Write out the records that appear below, verbatim and complete, but without pictures.

[Data extracted from a collection]
====

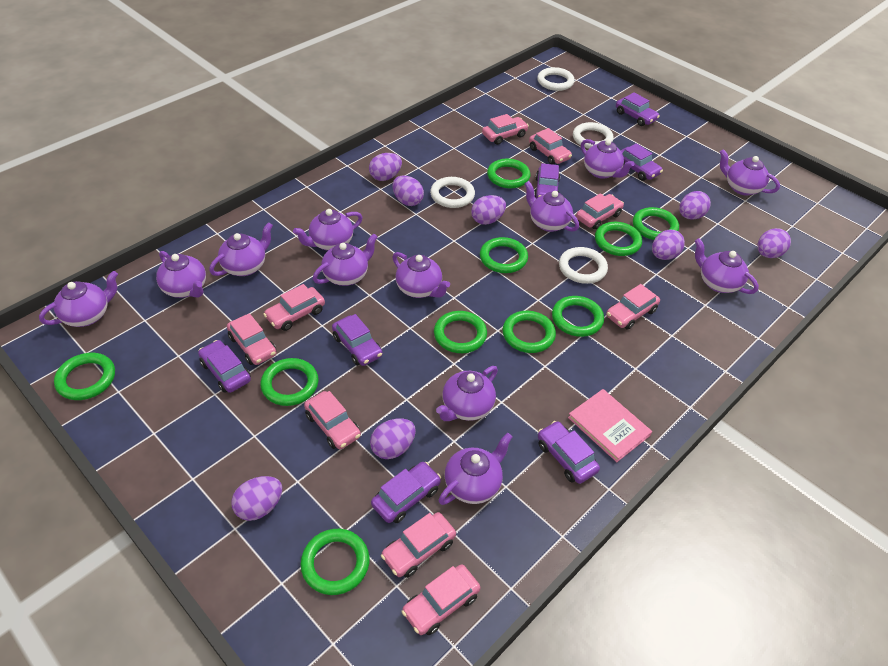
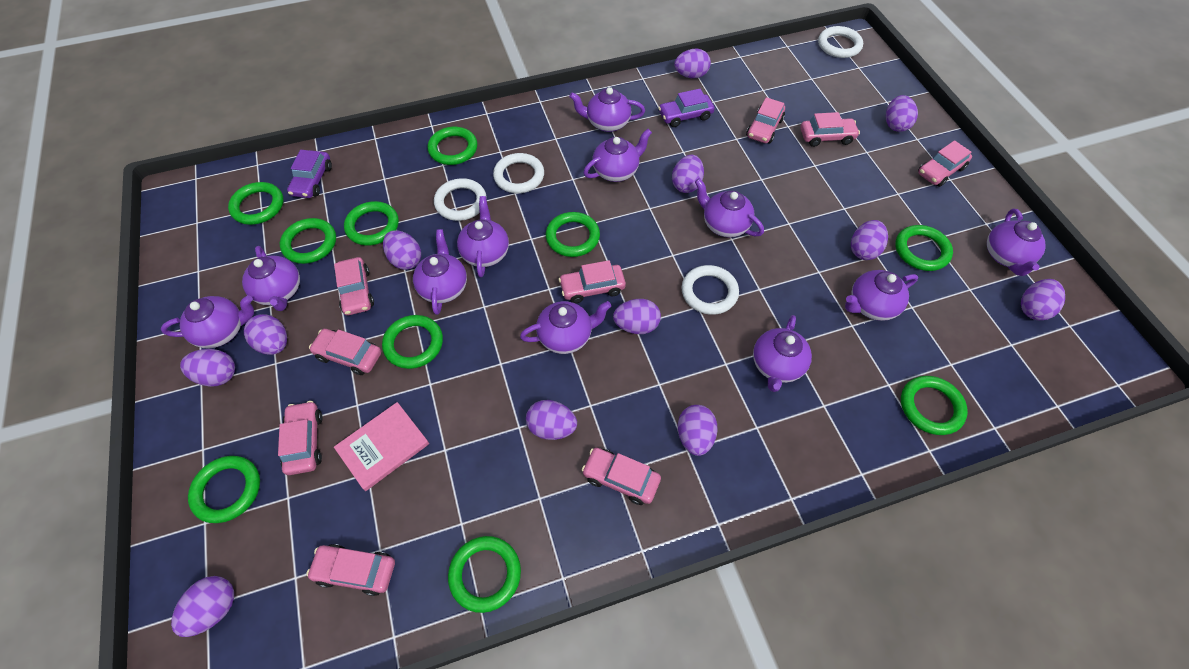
purple car: 7 -> 2
purple egg: 8 -> 12
purple teapot: 12 -> 11

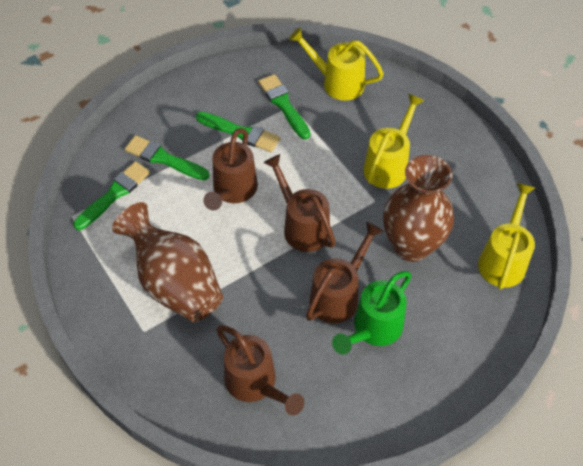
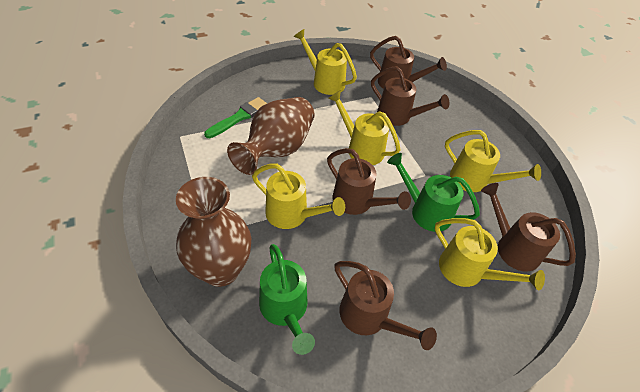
brown watering can: 4 -> 5
green brush: 4 -> 1
green watering can: 1 -> 2
yellow watering can: 3 -> 5

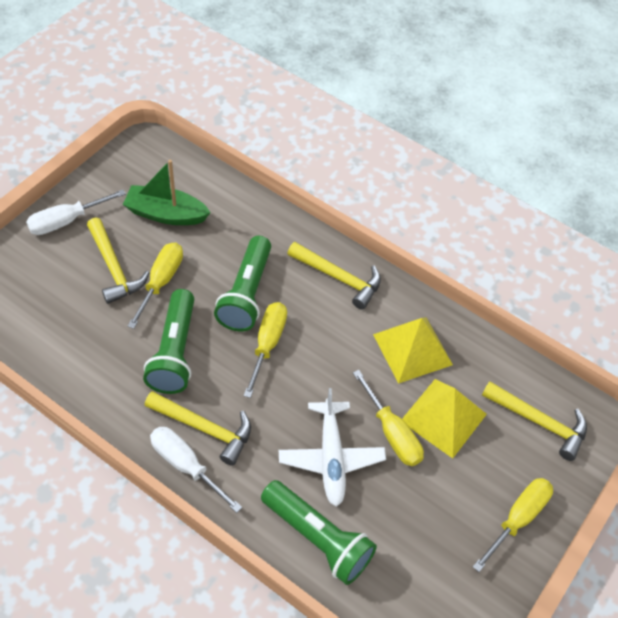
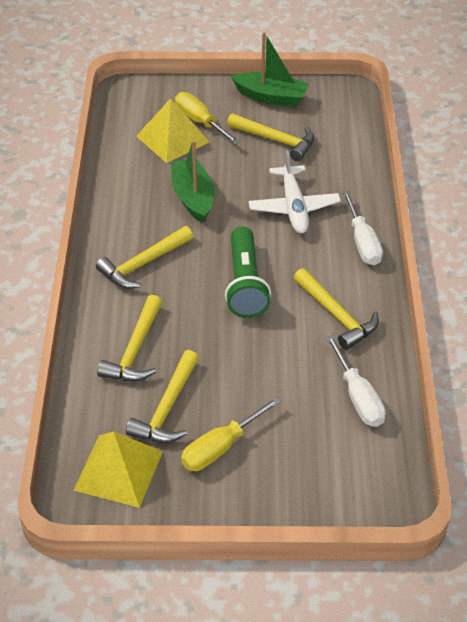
green boat: 1 -> 2
green flashlight: 3 -> 1
yellow hammer: 4 -> 5
yellow screwdriver: 4 -> 2

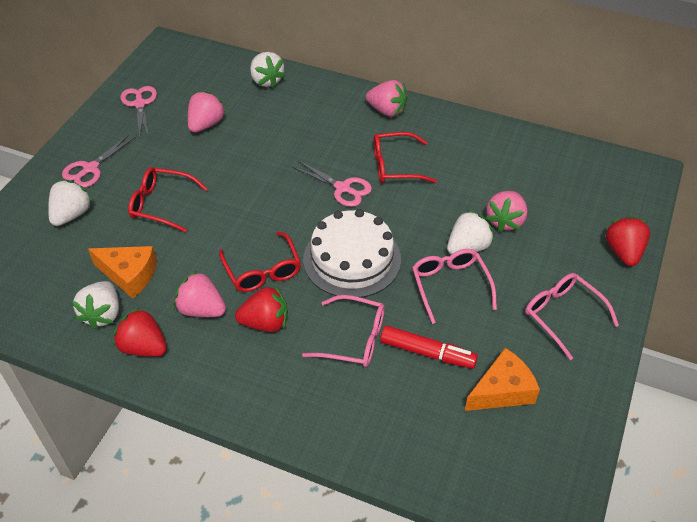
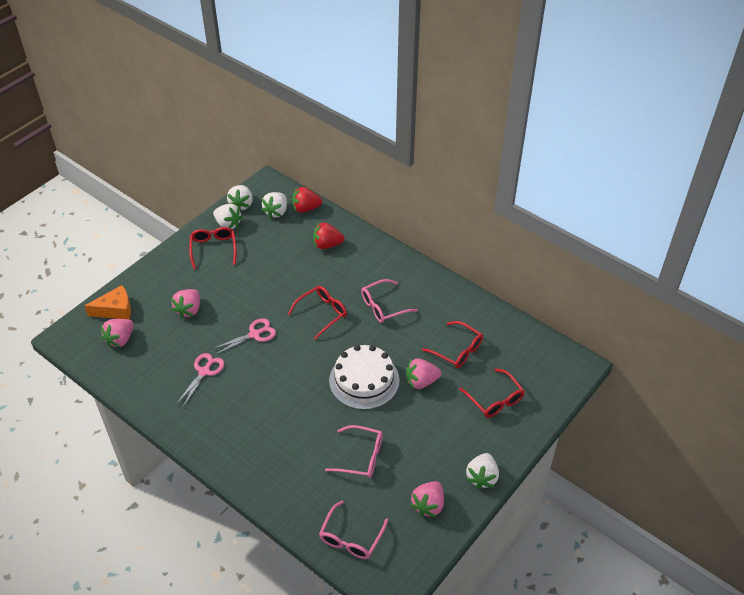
orange cheese: 2 -> 1
pink scissors: 3 -> 2
red glasses: 3 -> 4
red marker: 1 -> 0
red strawberry: 3 -> 2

====

▶ **Response to this exercise**:
purple car: 7 -> 2
purple egg: 8 -> 12
purple teapot: 12 -> 11

brown watering can: 4 -> 5
green brush: 4 -> 1
green watering can: 1 -> 2
yellow watering can: 3 -> 5

green boat: 1 -> 2
green flashlight: 3 -> 1
yellow hammer: 4 -> 5
yellow screwdriver: 4 -> 2

orange cheese: 2 -> 1
pink scissors: 3 -> 2
red glasses: 3 -> 4
red marker: 1 -> 0
red strawberry: 3 -> 2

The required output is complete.